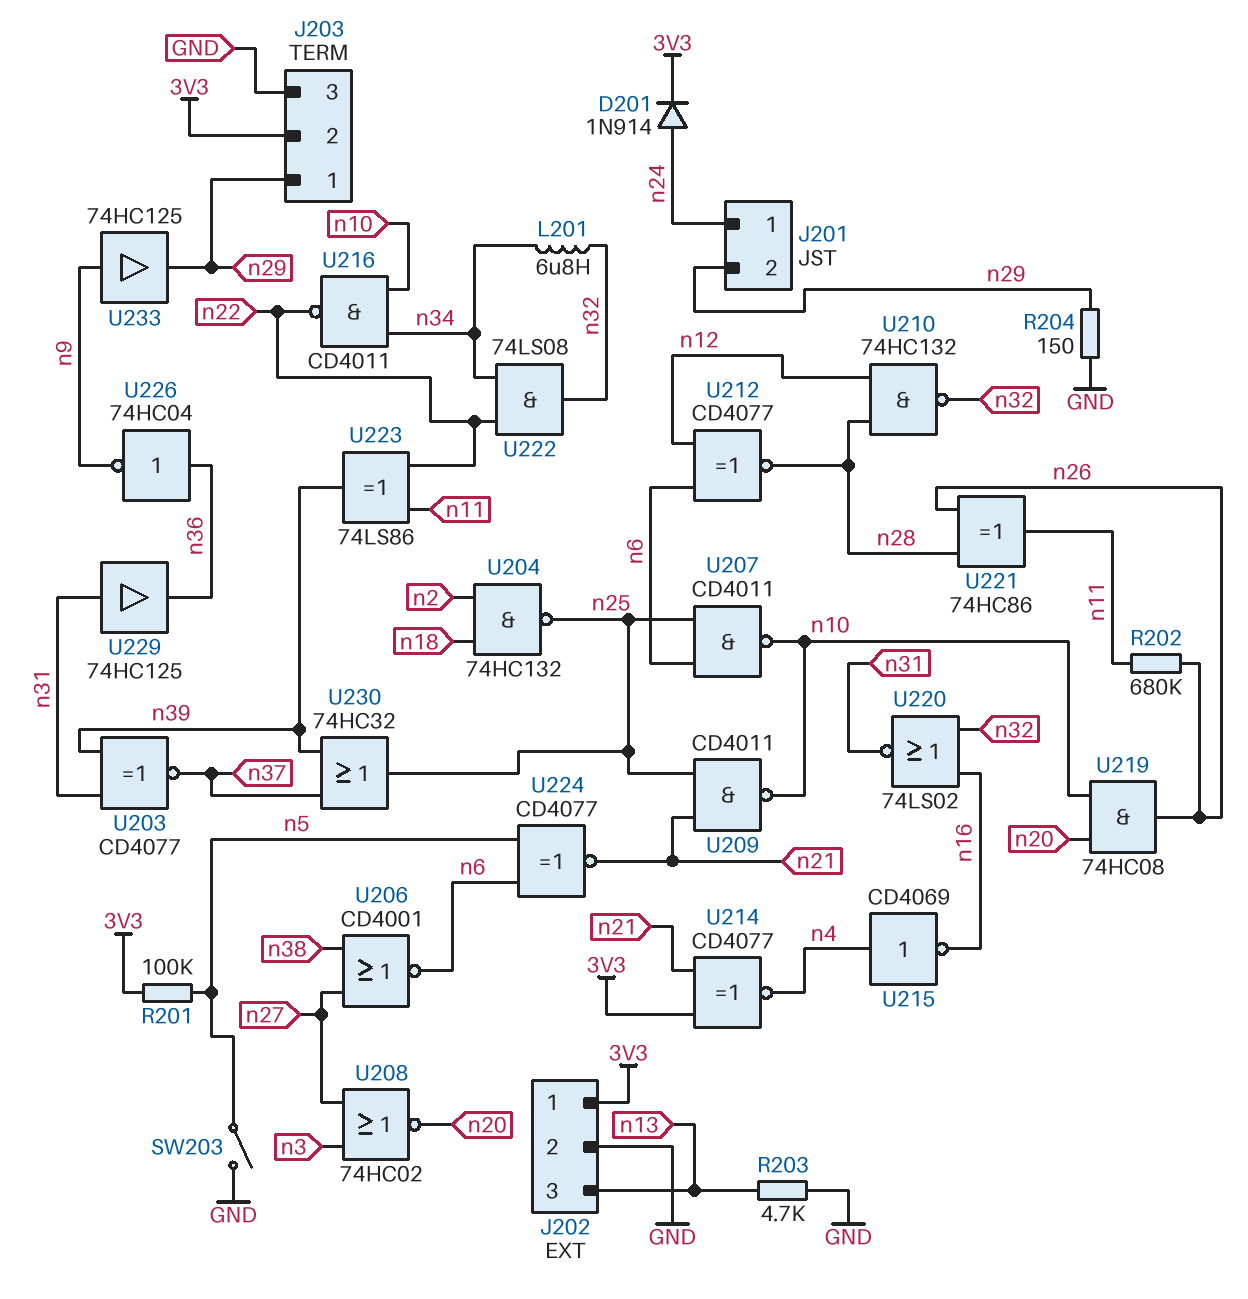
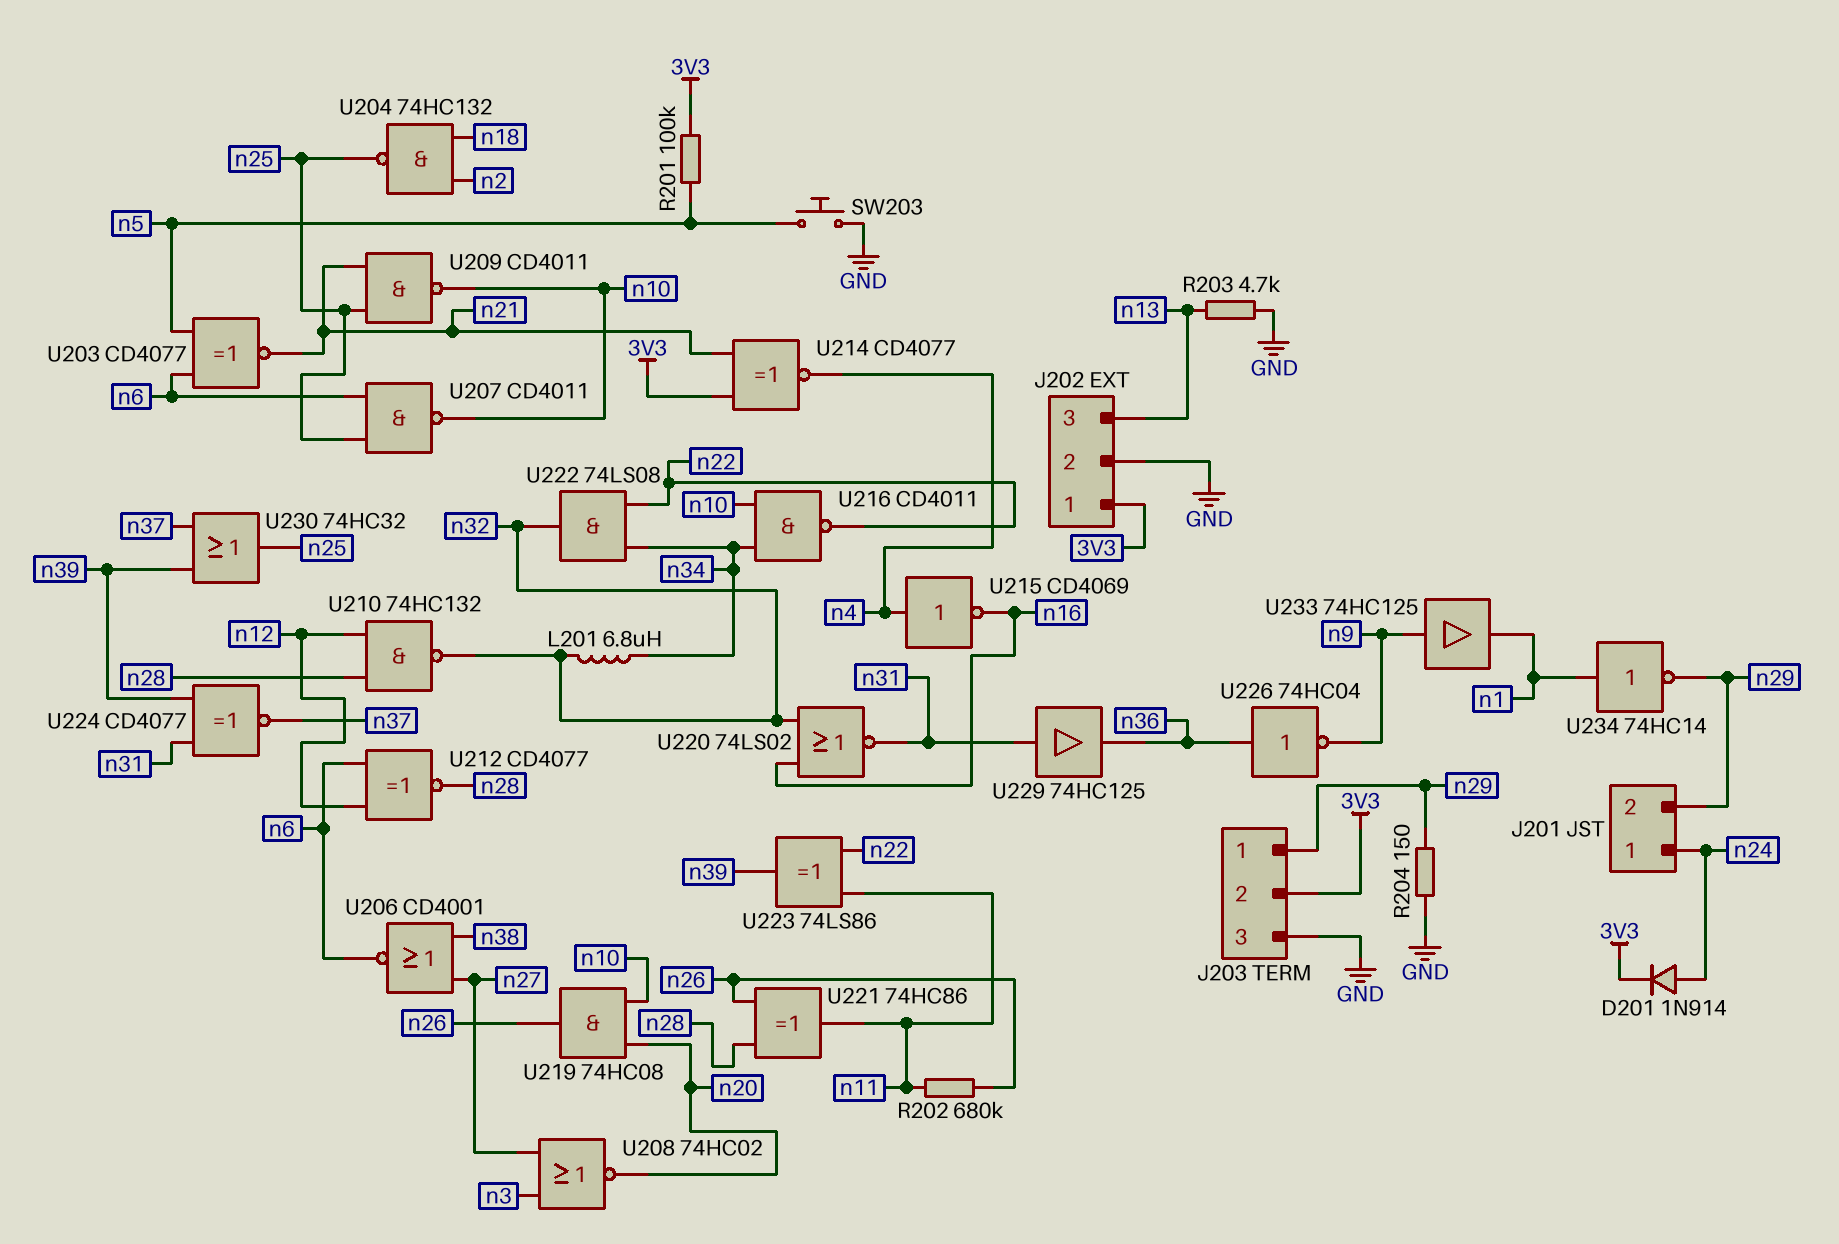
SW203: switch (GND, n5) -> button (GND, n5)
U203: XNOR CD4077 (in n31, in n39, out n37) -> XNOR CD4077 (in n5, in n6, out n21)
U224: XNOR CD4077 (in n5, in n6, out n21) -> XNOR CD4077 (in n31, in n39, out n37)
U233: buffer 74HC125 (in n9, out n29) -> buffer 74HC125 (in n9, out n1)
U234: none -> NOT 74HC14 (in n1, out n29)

------

● Task goal: Line by line, count how many lines of the entries contain the word "XNOR", and give only that number.

● Response area: 2